Check each line of the material below for the string "test", then report how many lines have it, and nothing else.

The data below:

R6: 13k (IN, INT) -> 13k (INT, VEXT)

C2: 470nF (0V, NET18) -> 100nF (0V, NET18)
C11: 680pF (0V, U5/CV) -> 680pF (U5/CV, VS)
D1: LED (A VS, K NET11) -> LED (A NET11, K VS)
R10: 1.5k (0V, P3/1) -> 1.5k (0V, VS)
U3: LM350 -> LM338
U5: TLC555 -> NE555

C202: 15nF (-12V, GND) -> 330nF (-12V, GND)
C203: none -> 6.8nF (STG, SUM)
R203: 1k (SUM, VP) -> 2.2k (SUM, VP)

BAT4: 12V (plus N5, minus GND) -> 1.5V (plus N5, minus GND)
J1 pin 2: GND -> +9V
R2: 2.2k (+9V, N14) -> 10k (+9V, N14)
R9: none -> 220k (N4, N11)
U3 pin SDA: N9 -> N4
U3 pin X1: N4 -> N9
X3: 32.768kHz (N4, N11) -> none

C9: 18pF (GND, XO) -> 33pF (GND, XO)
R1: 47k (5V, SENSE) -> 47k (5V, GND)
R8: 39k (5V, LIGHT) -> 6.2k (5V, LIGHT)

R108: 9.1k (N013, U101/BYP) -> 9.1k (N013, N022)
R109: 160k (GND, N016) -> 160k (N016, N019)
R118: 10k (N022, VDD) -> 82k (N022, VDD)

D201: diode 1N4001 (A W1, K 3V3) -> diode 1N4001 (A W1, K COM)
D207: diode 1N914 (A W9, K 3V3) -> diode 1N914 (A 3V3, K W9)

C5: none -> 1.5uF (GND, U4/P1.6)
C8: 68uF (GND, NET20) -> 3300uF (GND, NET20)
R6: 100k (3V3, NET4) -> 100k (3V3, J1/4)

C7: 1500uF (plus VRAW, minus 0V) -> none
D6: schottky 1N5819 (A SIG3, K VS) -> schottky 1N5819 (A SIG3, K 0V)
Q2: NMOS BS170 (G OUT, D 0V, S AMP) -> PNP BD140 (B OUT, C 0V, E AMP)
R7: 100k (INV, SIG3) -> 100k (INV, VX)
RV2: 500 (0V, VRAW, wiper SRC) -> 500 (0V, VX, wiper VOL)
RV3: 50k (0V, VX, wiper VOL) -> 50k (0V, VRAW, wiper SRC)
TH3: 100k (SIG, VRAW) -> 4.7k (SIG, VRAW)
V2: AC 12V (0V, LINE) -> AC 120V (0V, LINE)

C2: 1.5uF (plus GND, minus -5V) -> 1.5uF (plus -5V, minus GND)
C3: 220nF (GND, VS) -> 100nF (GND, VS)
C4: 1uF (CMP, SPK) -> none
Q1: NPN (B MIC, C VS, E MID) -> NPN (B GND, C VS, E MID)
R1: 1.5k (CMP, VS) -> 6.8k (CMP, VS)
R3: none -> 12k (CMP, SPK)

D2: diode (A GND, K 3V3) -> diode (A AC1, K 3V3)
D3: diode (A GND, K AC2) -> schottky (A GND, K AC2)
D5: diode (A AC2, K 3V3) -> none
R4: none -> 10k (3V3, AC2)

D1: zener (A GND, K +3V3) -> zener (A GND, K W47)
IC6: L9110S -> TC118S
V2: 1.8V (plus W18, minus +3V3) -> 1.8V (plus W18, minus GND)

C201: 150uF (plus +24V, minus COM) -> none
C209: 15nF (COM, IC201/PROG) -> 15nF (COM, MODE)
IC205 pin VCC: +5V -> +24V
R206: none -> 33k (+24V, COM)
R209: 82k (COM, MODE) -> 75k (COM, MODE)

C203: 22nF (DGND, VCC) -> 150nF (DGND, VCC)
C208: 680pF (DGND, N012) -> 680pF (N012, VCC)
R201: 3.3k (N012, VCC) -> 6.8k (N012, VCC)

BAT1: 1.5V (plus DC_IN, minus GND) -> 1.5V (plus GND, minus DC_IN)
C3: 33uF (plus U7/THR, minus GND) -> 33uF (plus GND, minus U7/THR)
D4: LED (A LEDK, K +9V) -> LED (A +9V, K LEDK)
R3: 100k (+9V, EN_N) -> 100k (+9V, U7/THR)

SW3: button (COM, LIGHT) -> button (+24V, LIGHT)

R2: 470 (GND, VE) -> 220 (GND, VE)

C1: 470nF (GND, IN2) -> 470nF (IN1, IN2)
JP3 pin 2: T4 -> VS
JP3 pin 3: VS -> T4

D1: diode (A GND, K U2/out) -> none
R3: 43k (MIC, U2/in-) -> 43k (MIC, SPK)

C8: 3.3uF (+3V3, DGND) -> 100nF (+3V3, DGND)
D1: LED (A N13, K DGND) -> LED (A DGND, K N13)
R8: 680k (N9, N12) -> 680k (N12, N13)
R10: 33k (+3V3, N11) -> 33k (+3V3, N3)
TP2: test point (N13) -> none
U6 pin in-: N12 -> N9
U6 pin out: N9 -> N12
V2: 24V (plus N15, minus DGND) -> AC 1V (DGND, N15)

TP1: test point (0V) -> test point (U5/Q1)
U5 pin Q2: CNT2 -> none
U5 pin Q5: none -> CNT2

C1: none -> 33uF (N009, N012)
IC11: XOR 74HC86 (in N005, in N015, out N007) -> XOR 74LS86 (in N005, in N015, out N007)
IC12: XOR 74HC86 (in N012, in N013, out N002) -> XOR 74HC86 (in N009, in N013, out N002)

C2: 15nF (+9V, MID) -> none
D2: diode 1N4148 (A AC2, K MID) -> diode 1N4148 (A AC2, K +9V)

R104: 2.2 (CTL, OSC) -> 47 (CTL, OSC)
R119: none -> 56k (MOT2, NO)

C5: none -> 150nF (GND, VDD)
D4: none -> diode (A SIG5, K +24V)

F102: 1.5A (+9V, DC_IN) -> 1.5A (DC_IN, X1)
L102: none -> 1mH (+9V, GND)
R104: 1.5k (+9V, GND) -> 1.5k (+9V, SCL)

End of The data.

- **Written answer**:
2